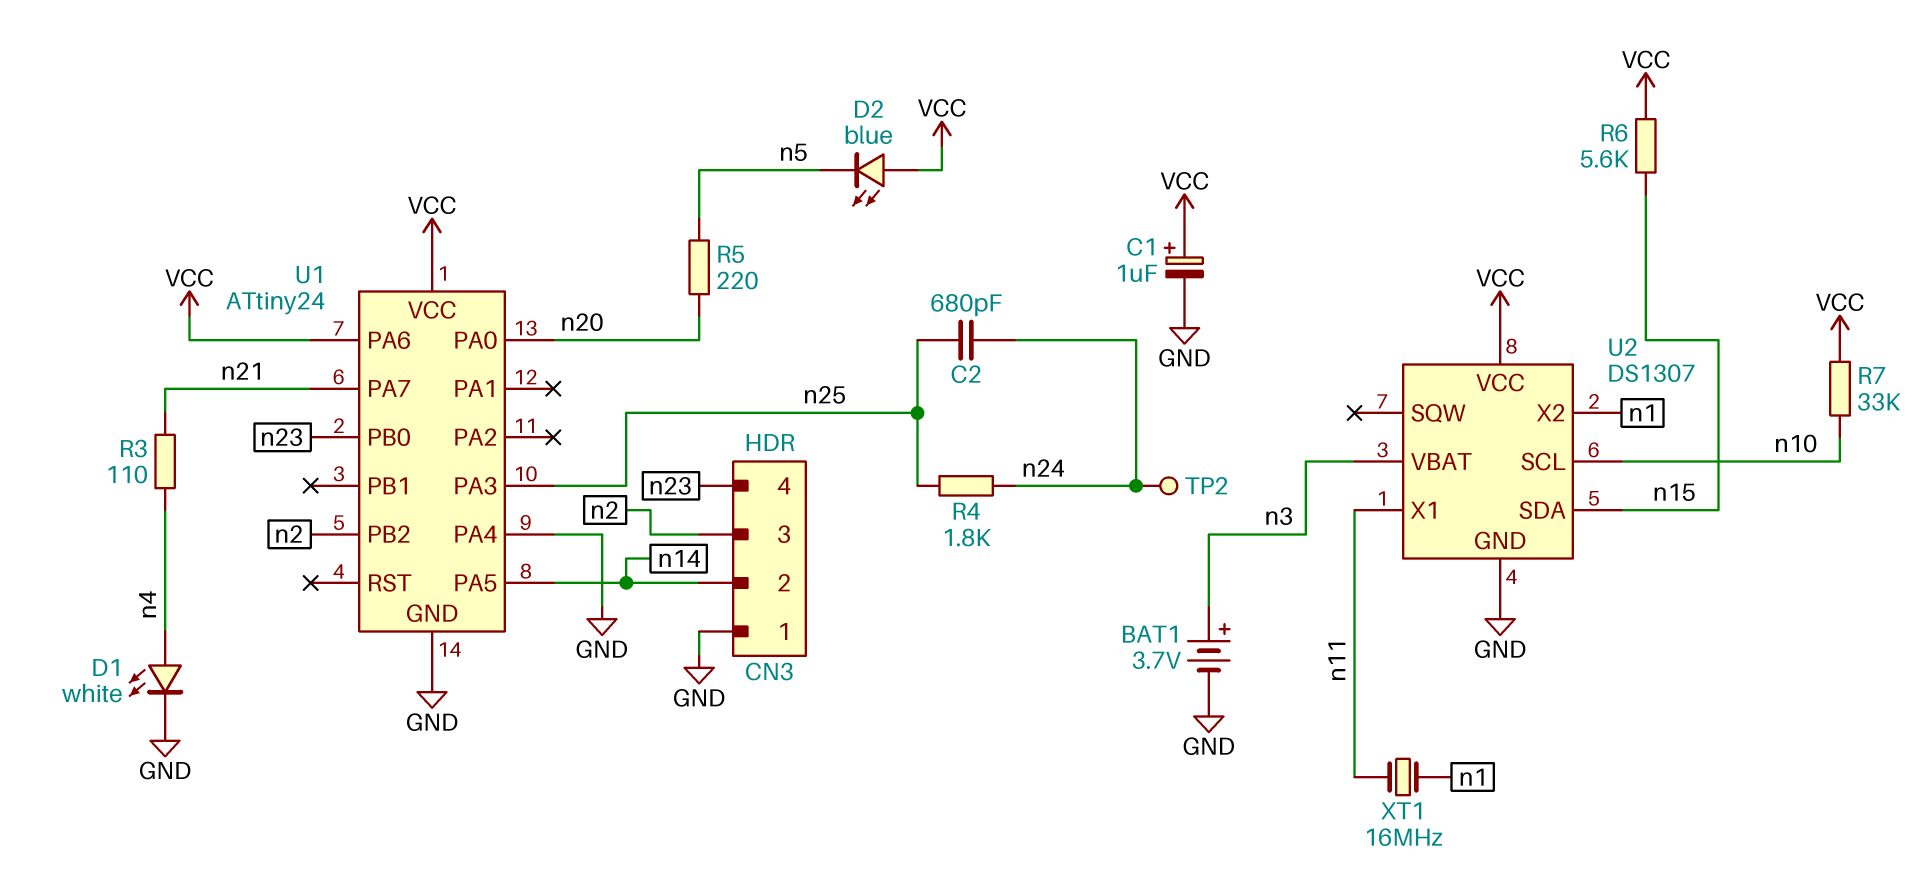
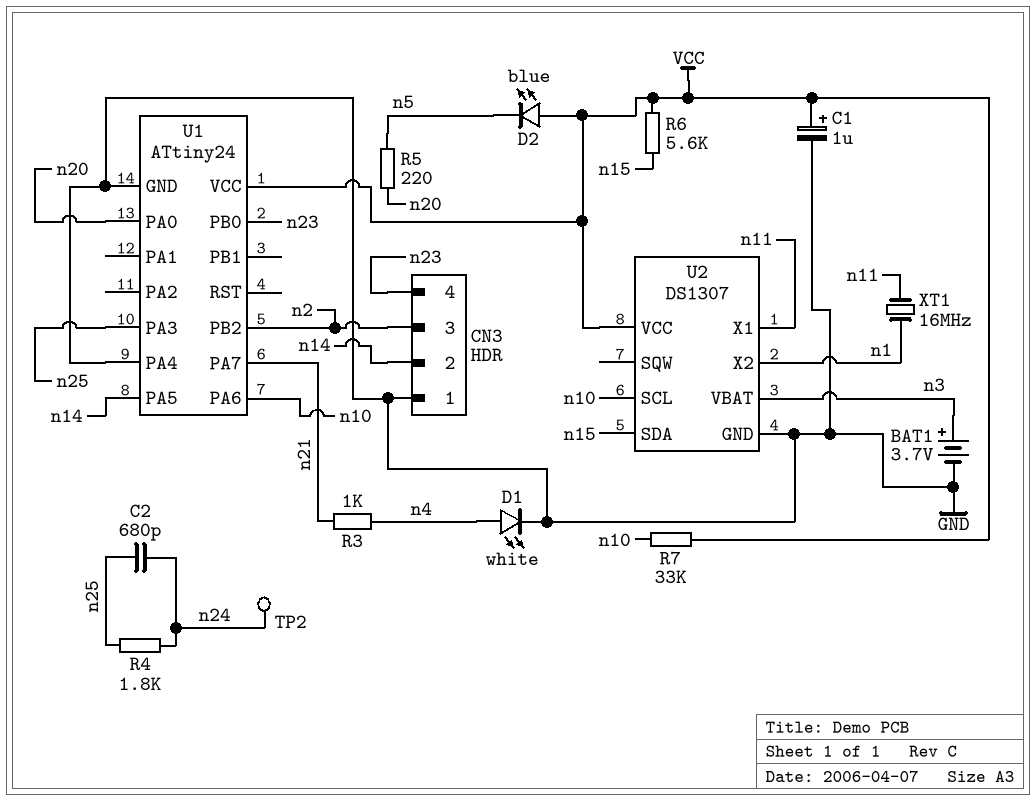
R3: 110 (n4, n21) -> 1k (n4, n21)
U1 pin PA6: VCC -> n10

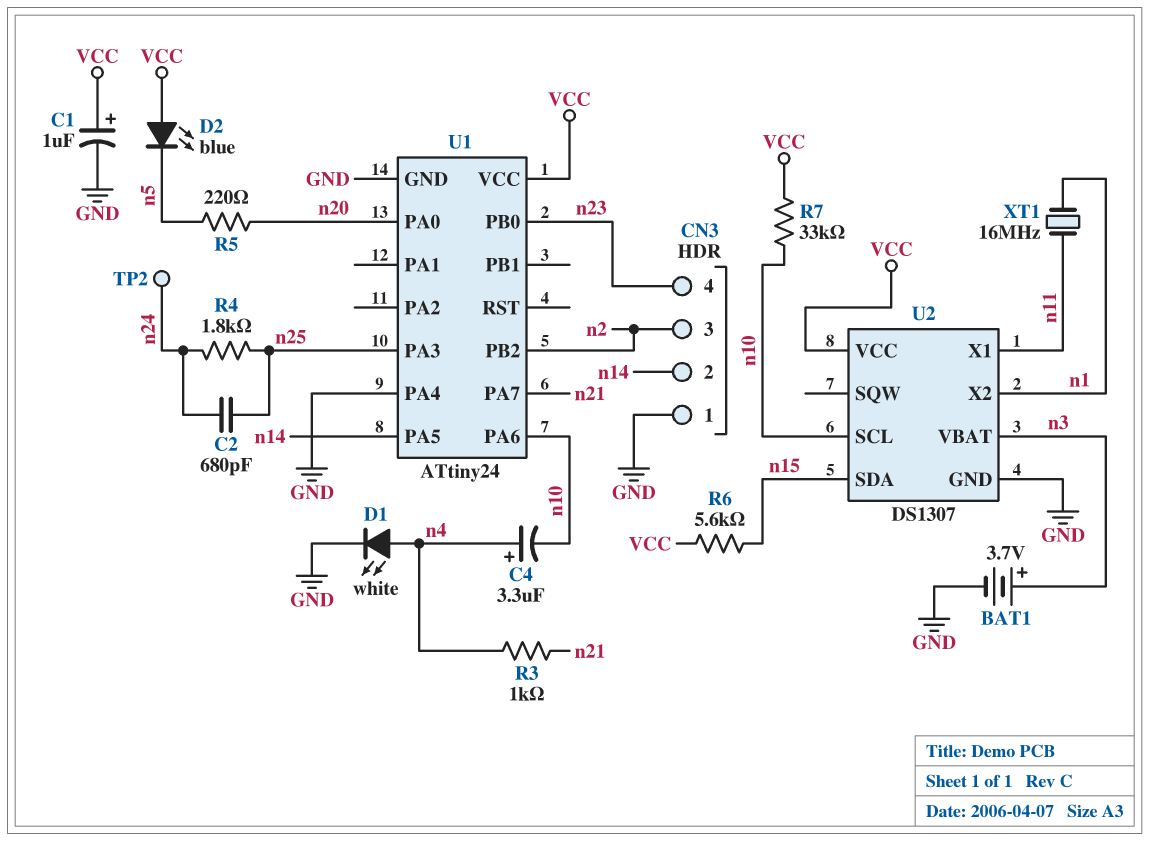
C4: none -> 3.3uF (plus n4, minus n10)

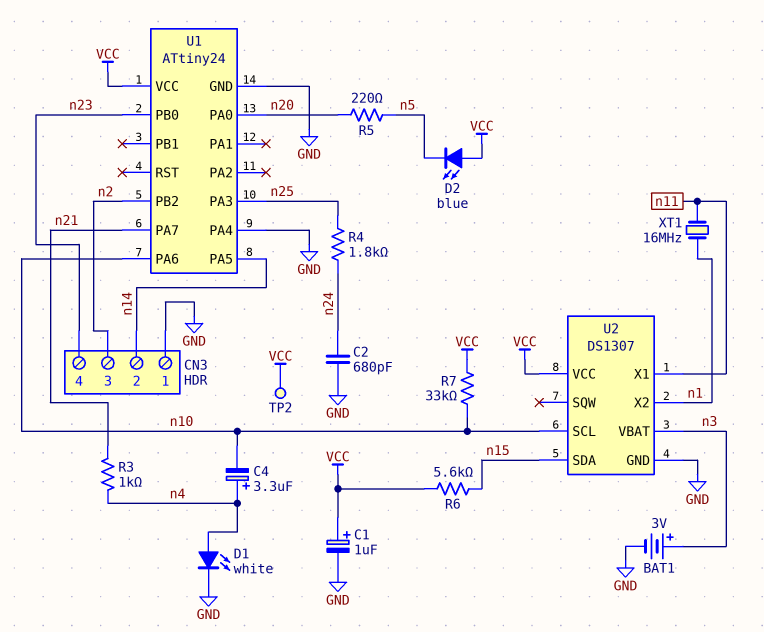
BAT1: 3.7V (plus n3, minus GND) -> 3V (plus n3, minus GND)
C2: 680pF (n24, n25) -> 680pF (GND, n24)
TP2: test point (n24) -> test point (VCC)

#####

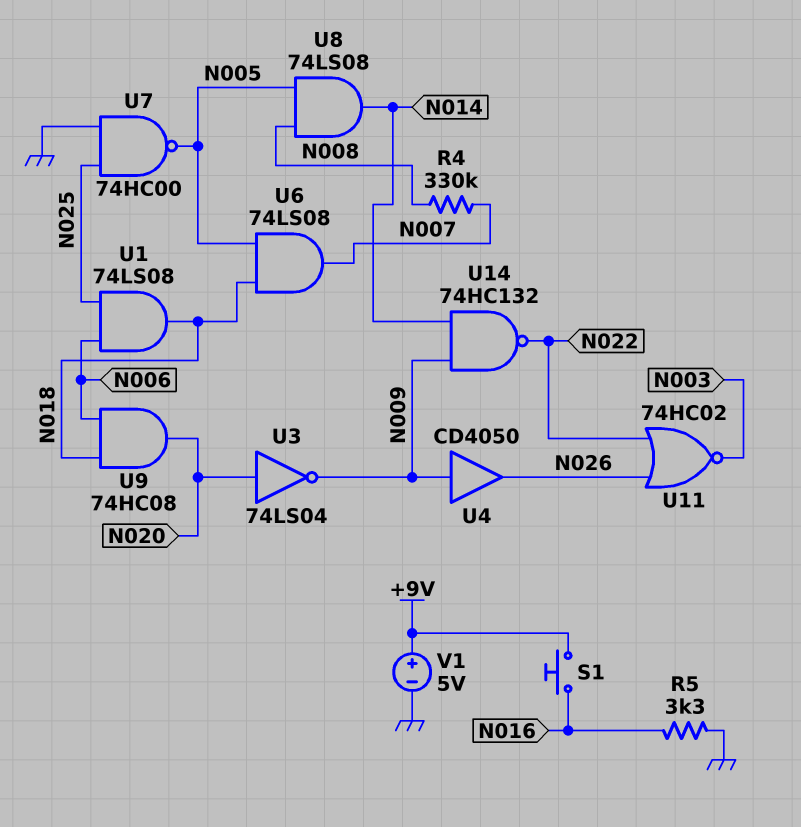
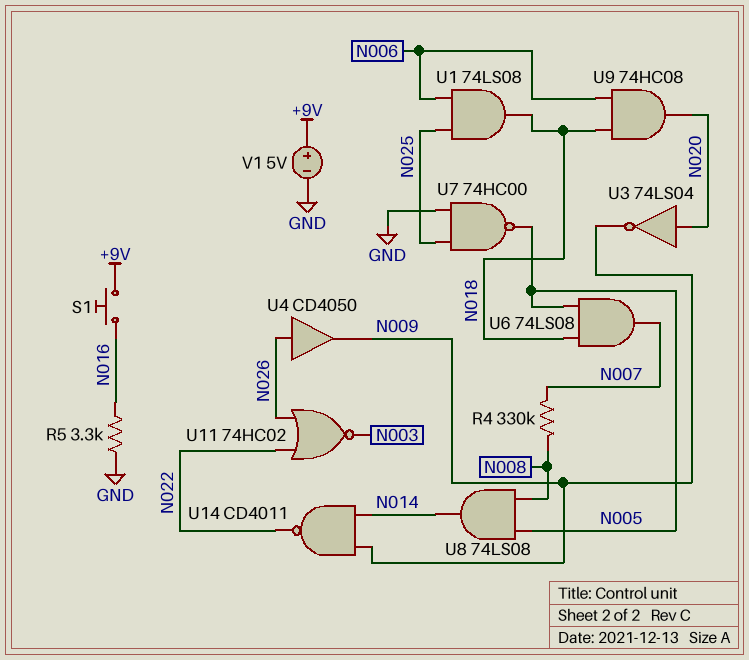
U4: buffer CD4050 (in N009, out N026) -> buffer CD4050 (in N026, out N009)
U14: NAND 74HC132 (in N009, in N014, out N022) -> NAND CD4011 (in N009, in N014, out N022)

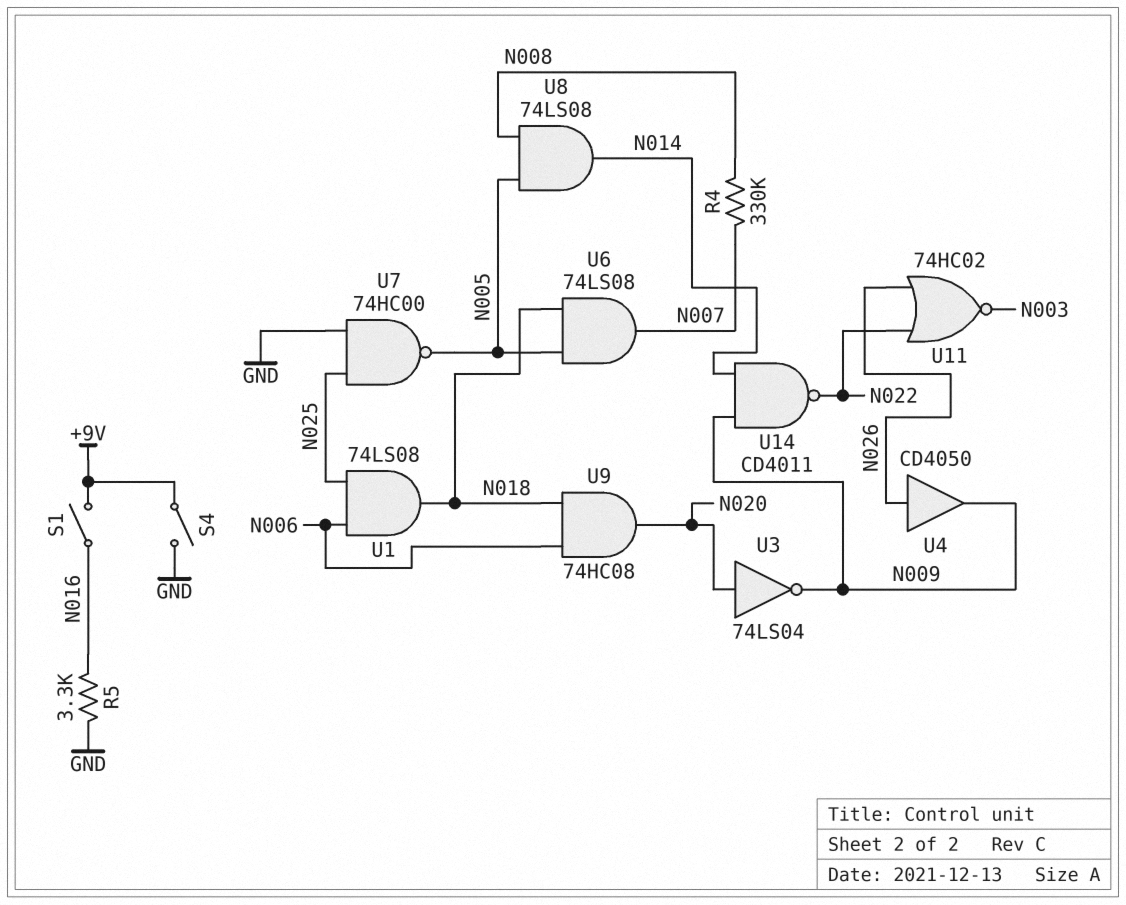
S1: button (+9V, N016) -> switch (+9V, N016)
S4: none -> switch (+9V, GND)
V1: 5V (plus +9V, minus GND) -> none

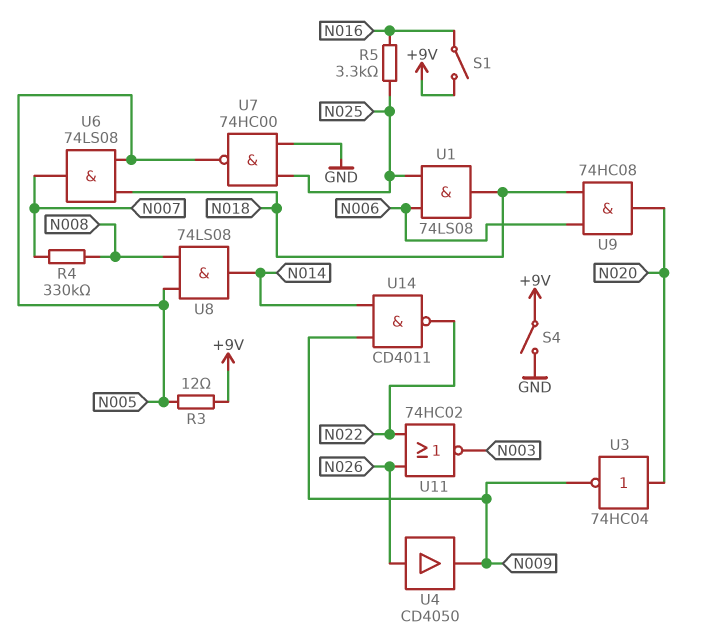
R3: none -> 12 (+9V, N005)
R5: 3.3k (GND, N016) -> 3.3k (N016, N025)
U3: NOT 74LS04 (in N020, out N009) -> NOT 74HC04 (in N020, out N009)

#####

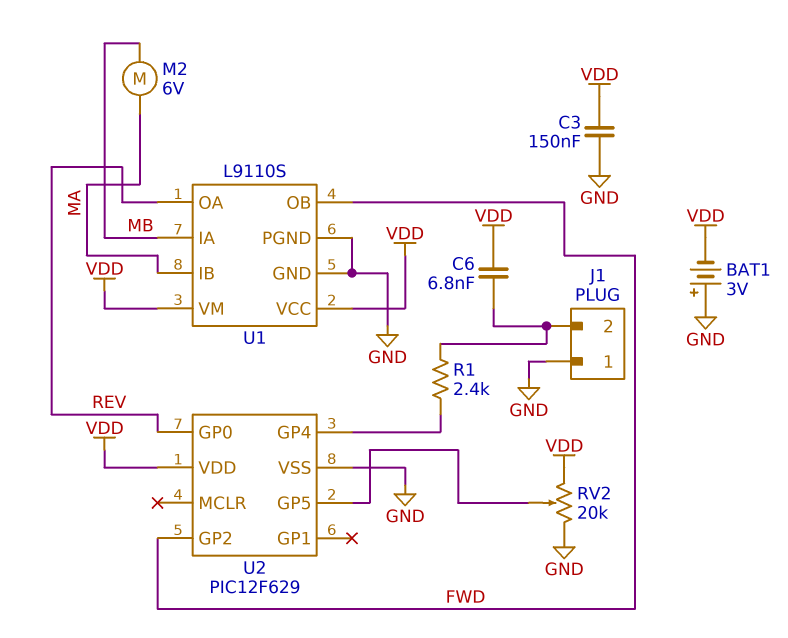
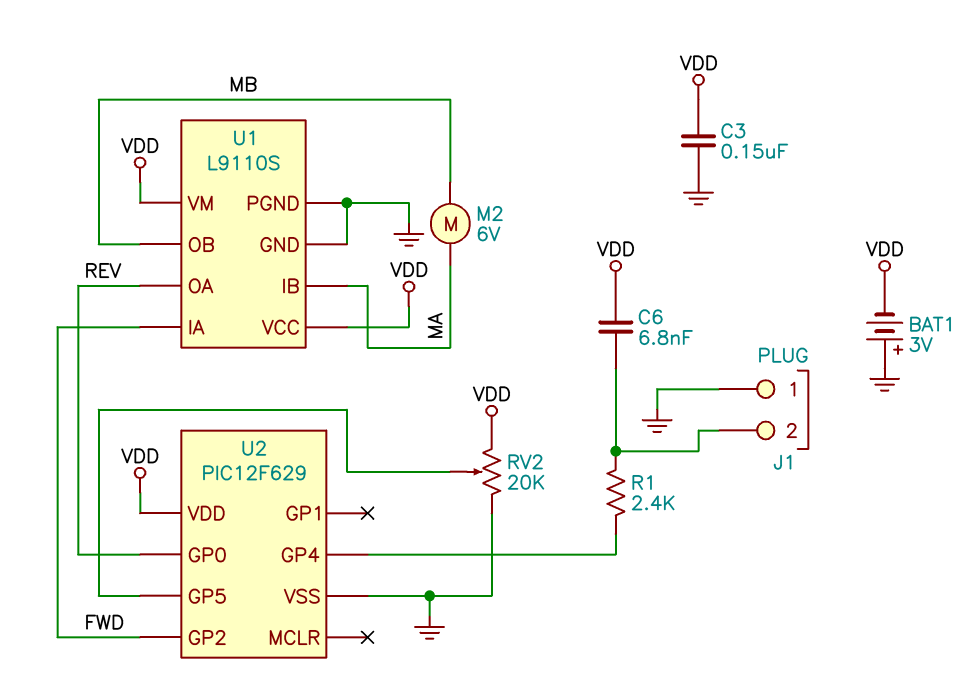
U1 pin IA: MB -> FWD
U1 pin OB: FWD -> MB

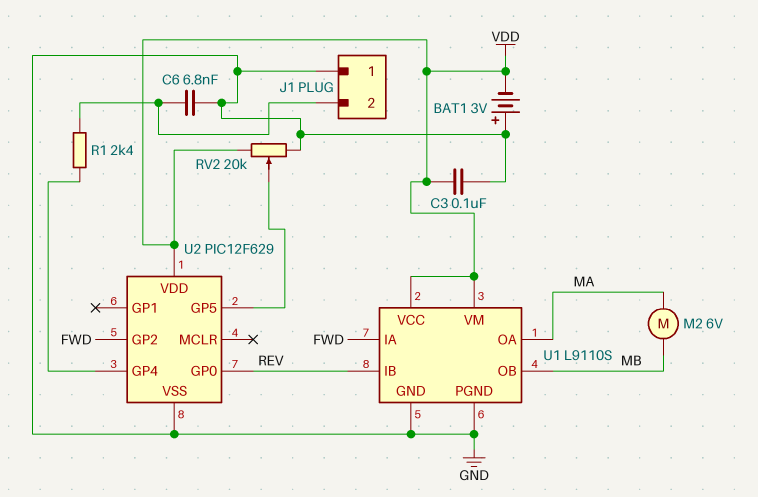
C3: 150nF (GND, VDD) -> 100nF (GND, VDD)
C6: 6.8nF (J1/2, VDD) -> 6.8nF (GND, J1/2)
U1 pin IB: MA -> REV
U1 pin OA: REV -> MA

#####

→ **Problem statement**:
Would you output, from the records above, exactly the run of lines that starts at the line containing "R3: none -> 12 (+9V, N005)" and ends at the line containing "U3: NOT 74LS04", and only that run?

→ **Output**:
R3: none -> 12 (+9V, N005)
R5: 3.3k (GND, N016) -> 3.3k (N016, N025)
U3: NOT 74LS04 (in N020, out N009) -> NOT 74HC04 (in N020, out N009)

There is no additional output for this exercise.